Copy out all the records, word for word.
··· INPUT FOR THIS TASK ···
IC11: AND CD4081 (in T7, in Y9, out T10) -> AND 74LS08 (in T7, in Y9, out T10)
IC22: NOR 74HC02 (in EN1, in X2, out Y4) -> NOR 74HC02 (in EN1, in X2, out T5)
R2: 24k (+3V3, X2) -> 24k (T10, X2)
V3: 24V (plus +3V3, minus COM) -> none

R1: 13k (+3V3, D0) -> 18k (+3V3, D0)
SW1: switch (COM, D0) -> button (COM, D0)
···
**COMPLETED TASK**
IC11: AND CD4081 (in T7, in Y9, out T10) -> AND 74LS08 (in T7, in Y9, out T10)
IC22: NOR 74HC02 (in EN1, in X2, out Y4) -> NOR 74HC02 (in EN1, in X2, out T5)
R2: 24k (+3V3, X2) -> 24k (T10, X2)
V3: 24V (plus +3V3, minus COM) -> none

R1: 13k (+3V3, D0) -> 18k (+3V3, D0)
SW1: switch (COM, D0) -> button (COM, D0)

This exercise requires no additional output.